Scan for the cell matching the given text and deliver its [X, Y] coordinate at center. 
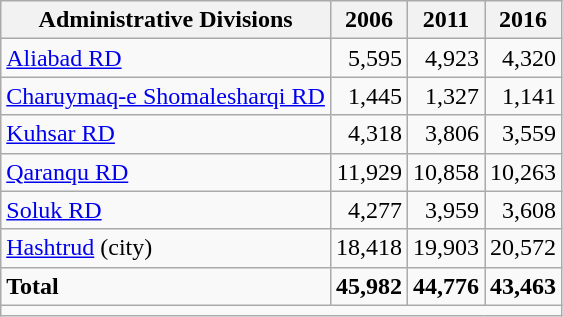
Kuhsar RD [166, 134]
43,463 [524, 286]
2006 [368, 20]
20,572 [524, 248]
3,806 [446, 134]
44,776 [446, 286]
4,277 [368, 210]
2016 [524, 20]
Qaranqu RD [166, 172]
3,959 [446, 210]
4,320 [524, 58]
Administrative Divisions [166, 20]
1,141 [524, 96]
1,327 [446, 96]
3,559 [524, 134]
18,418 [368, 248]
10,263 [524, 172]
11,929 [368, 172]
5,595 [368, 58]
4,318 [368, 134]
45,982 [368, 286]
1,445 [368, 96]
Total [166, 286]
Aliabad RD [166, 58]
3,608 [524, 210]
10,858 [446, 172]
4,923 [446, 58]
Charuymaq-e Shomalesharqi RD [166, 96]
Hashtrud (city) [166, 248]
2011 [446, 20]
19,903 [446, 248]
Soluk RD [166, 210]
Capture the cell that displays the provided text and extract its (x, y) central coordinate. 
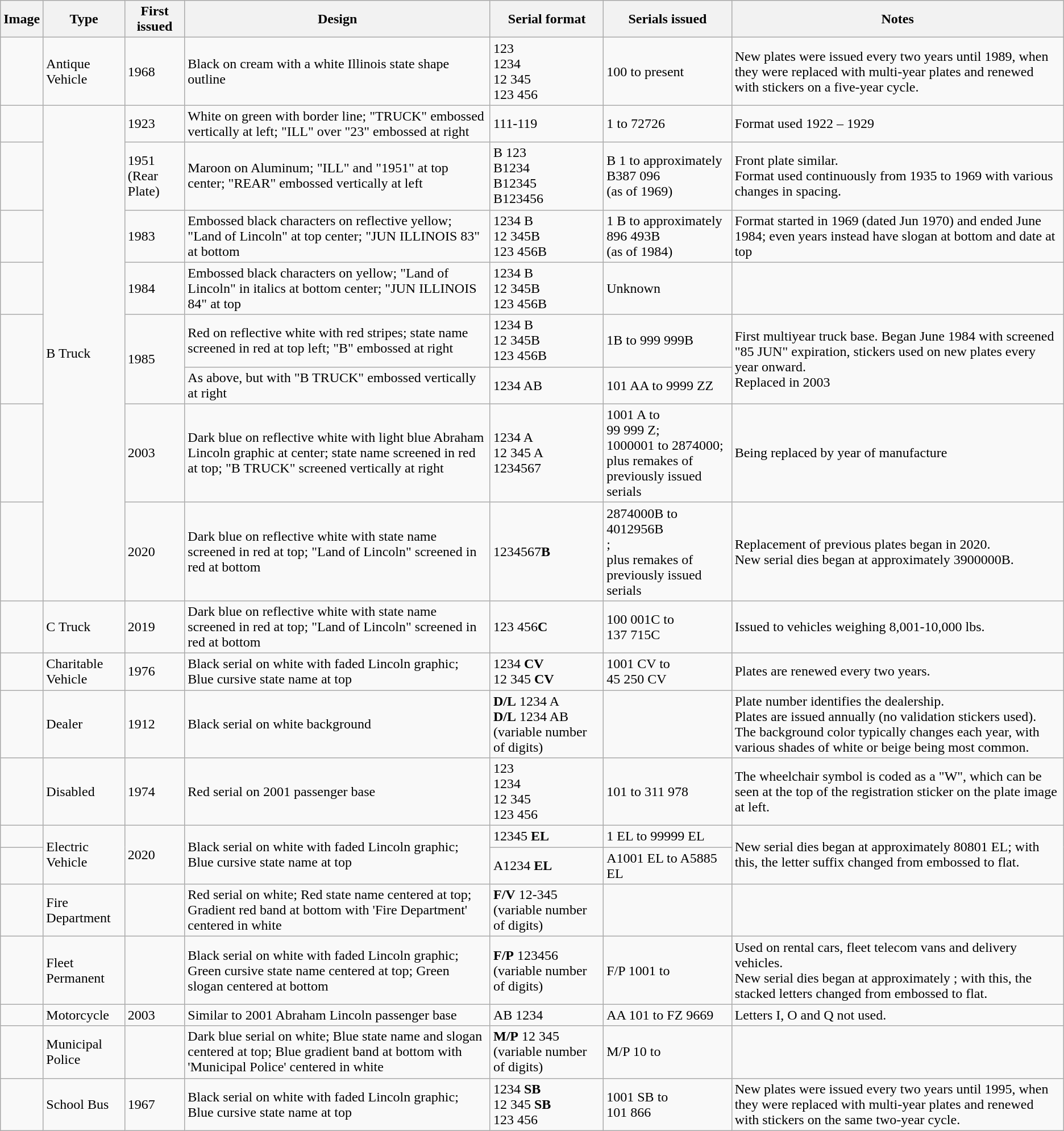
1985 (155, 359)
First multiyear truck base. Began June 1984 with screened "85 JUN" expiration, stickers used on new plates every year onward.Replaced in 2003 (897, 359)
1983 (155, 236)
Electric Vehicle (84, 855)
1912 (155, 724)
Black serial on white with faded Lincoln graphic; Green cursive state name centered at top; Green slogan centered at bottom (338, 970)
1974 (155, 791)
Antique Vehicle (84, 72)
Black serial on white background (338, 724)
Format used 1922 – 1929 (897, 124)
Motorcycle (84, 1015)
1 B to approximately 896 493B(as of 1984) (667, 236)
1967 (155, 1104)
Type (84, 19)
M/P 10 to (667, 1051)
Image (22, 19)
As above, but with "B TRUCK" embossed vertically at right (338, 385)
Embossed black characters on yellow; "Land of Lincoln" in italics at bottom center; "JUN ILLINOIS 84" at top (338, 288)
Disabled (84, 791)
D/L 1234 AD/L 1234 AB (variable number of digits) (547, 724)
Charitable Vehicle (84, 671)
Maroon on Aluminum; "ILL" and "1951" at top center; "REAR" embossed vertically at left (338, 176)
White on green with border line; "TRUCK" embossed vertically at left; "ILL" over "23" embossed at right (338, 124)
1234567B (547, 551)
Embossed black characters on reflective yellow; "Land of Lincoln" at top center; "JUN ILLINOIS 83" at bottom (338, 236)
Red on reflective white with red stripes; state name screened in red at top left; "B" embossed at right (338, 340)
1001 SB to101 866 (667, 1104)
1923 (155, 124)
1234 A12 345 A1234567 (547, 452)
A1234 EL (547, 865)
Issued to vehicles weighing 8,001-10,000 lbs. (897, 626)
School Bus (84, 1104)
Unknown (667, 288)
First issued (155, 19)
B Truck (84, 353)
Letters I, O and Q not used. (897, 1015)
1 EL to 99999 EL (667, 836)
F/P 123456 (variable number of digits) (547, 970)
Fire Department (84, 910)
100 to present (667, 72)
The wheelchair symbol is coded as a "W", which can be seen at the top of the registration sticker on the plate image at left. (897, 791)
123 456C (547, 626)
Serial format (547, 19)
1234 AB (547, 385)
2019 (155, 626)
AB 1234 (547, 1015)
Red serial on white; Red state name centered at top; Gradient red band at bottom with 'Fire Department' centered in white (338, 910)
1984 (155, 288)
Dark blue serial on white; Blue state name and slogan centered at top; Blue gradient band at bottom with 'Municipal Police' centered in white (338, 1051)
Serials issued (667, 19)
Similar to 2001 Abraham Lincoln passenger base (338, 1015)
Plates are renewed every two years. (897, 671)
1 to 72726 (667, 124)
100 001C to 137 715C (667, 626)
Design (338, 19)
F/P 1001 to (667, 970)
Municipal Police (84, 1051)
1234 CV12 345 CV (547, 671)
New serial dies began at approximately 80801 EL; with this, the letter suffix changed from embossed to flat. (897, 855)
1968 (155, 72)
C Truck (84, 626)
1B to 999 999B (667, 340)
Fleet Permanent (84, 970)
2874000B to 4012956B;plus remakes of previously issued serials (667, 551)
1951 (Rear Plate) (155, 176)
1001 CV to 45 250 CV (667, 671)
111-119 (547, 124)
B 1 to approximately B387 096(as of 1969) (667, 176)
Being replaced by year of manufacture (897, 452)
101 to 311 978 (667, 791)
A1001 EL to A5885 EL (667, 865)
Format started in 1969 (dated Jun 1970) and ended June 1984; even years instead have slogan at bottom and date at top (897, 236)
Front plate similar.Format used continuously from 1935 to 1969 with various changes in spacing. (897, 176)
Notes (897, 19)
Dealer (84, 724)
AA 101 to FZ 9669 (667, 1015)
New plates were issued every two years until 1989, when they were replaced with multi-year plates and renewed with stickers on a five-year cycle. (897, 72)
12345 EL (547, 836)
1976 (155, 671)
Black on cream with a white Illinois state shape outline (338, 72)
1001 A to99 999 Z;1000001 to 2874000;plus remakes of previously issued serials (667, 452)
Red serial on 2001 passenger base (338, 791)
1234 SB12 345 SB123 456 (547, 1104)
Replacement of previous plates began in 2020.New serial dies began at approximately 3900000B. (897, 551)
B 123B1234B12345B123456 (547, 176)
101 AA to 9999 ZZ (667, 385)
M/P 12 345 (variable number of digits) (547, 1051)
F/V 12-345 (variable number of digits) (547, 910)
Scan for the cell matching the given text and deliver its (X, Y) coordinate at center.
■ ■ ■ ■ ■
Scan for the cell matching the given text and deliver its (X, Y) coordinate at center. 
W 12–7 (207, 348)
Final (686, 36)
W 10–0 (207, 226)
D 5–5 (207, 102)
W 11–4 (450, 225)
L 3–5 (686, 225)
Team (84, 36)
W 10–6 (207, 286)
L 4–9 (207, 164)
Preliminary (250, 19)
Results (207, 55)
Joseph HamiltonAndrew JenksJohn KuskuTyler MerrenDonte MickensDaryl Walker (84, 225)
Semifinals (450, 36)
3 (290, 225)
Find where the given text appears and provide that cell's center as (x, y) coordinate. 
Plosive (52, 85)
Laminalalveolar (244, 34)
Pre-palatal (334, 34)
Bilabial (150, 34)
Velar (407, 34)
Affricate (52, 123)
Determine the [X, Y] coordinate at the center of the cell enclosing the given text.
■ ■ ■ ■ ■
#### [TASK DETAILS]
Switch "Total" to "Grand Total" in the records between the line holding "Y] coordinate at center." and the line holding "Capture the cell", inclusive, and give those lines again with everything else unchanged. Leave the pictures out of your answer.

#### [SOLVED EXERCISE]
Scan for the cell matching the given text and deliver its [X, Y] coordinate at center. 
Kuhsar RD [166, 134]
43,463 [524, 286]
2006 [368, 20]
20,572 [524, 248]
3,806 [446, 134]
44,776 [446, 286]
4,277 [368, 210]
2016 [524, 20]
Qaranqu RD [166, 172]
3,959 [446, 210]
4,320 [524, 58]
Administrative Divisions [166, 20]
1,141 [524, 96]
1,327 [446, 96]
3,559 [524, 134]
18,418 [368, 248]
10,263 [524, 172]
11,929 [368, 172]
5,595 [368, 58]
4,318 [368, 134]
45,982 [368, 286]
1,445 [368, 96]
Grand Total [166, 286]
Aliabad RD [166, 58]
3,608 [524, 210]
10,858 [446, 172]
4,923 [446, 58]
Charuymaq-e Shomalesharqi RD [166, 96]
Hashtrud (city) [166, 248]
2011 [446, 20]
19,903 [446, 248]
Soluk RD [166, 210]
Capture the cell that displays the provided text and extract its (x, y) central coordinate. 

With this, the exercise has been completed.